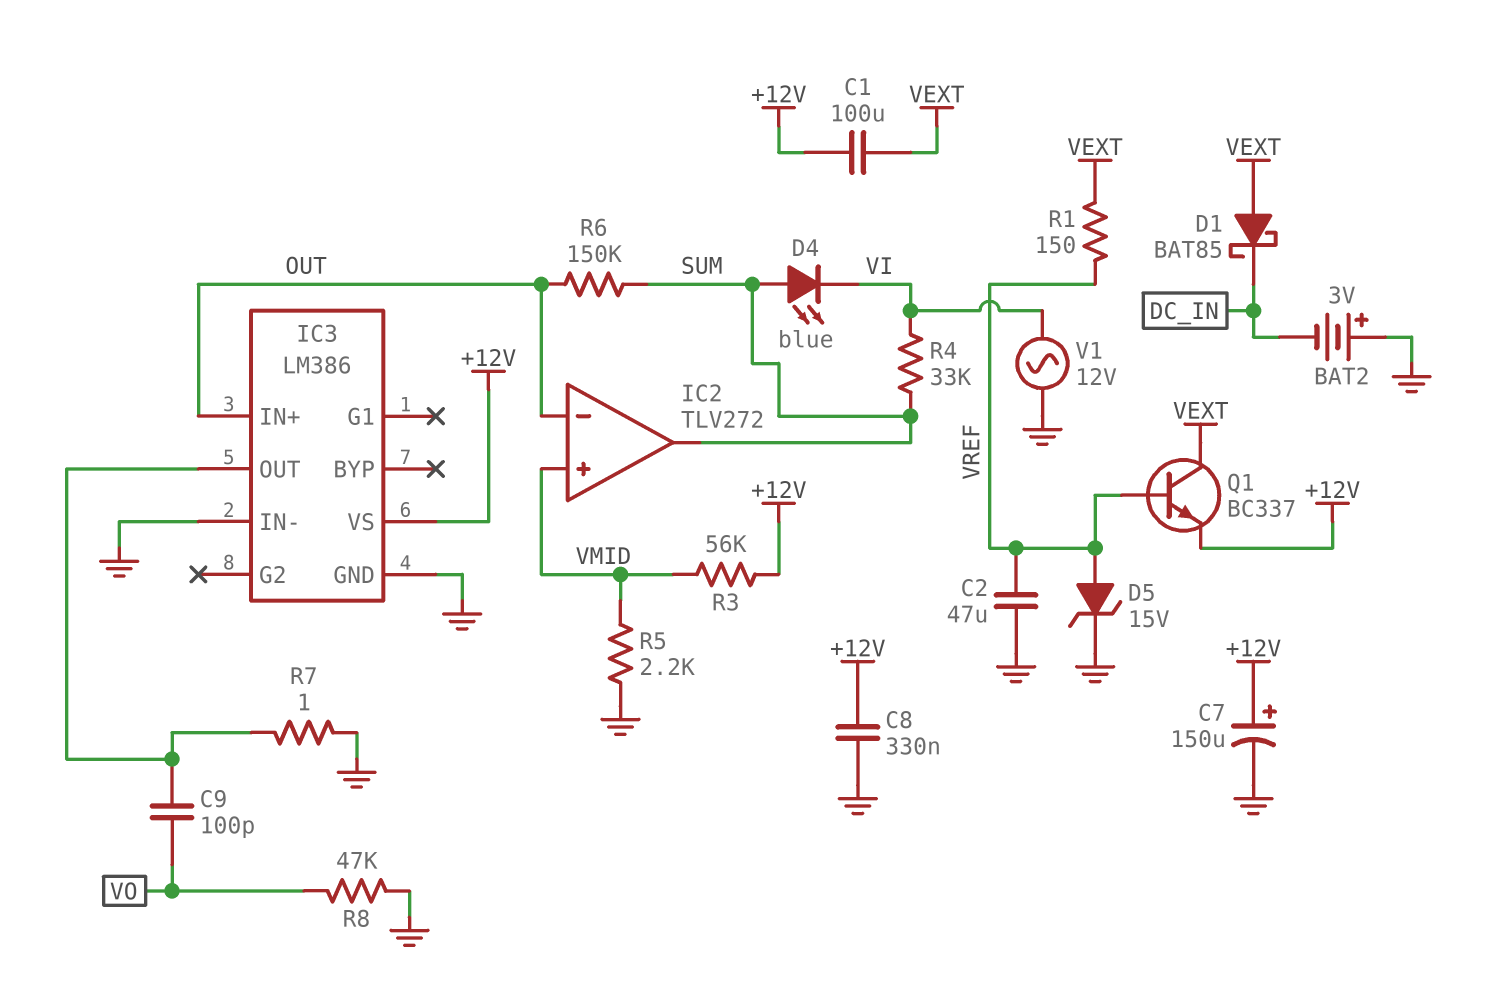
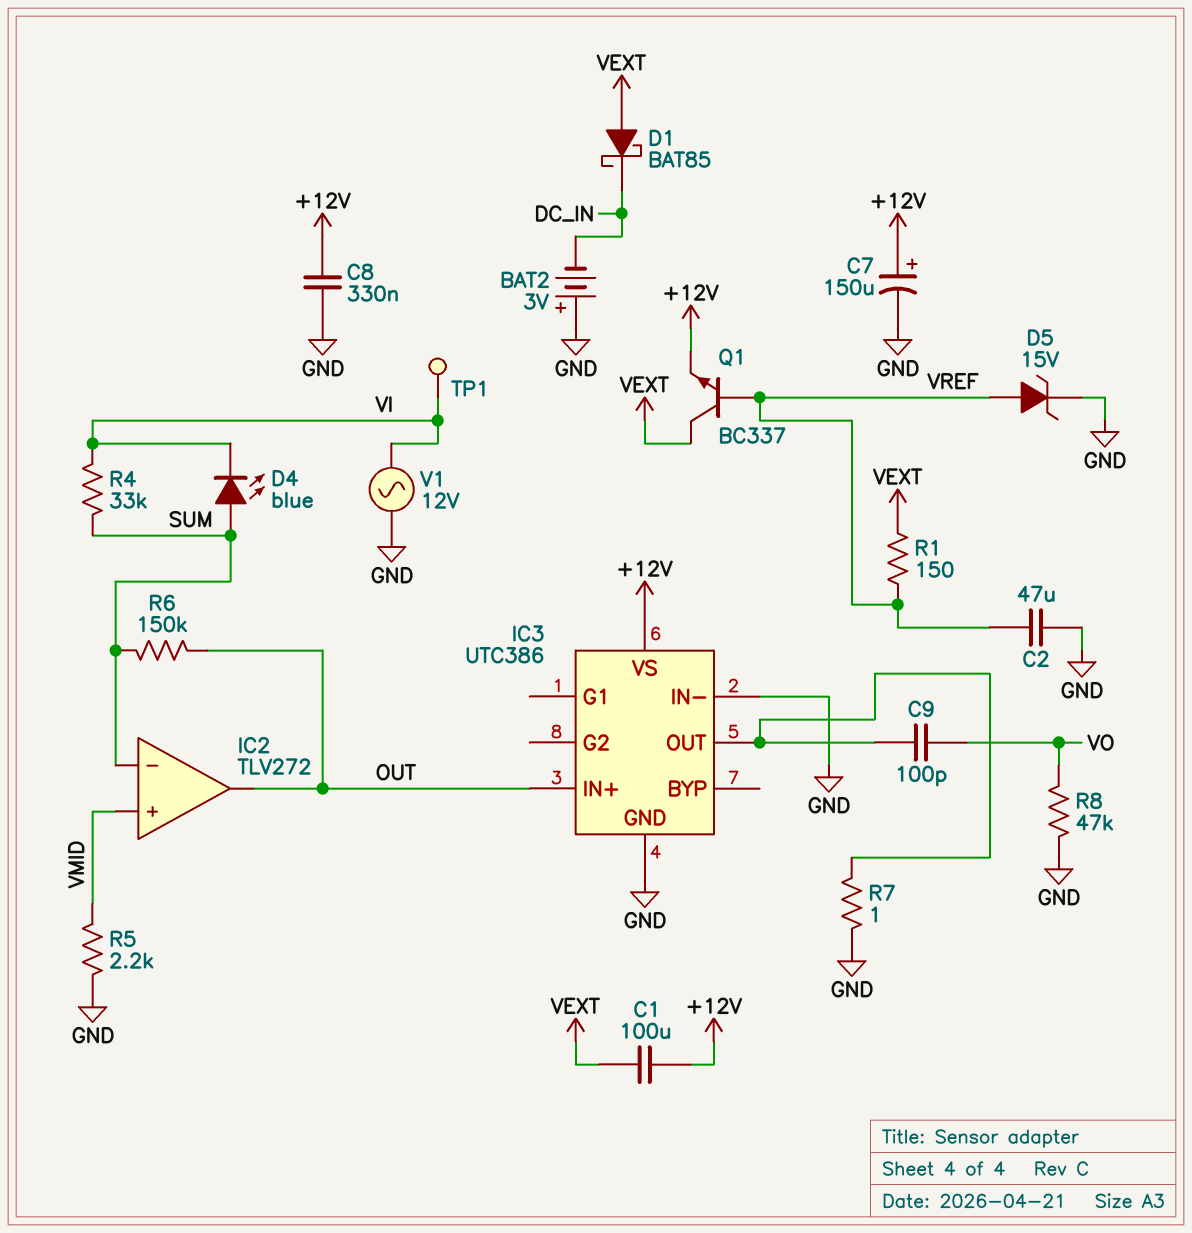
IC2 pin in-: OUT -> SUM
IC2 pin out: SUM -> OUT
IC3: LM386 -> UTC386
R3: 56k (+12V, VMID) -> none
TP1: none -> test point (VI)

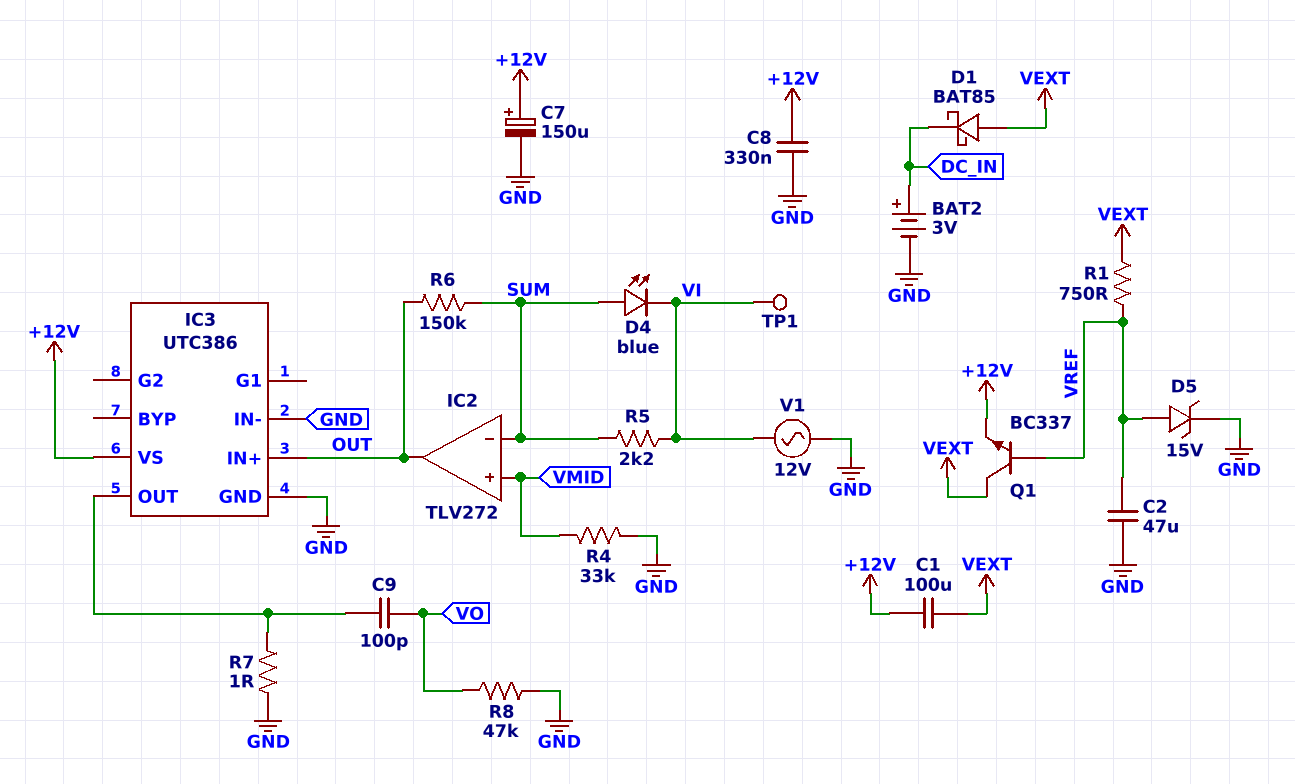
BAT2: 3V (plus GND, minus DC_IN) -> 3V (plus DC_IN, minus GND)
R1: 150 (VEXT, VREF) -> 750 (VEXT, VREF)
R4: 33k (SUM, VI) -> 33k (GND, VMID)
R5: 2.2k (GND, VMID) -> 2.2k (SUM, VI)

· · · · ·

— Goal of the exercise —
Omit the pictures, then set down all the remaining data exactly as given.

— Written solution —
IC2 pin in-: OUT -> SUM
IC2 pin out: SUM -> OUT
IC3: LM386 -> UTC386
R3: 56k (+12V, VMID) -> none
TP1: none -> test point (VI)

BAT2: 3V (plus GND, minus DC_IN) -> 3V (plus DC_IN, minus GND)
R1: 150 (VEXT, VREF) -> 750 (VEXT, VREF)
R4: 33k (SUM, VI) -> 33k (GND, VMID)
R5: 2.2k (GND, VMID) -> 2.2k (SUM, VI)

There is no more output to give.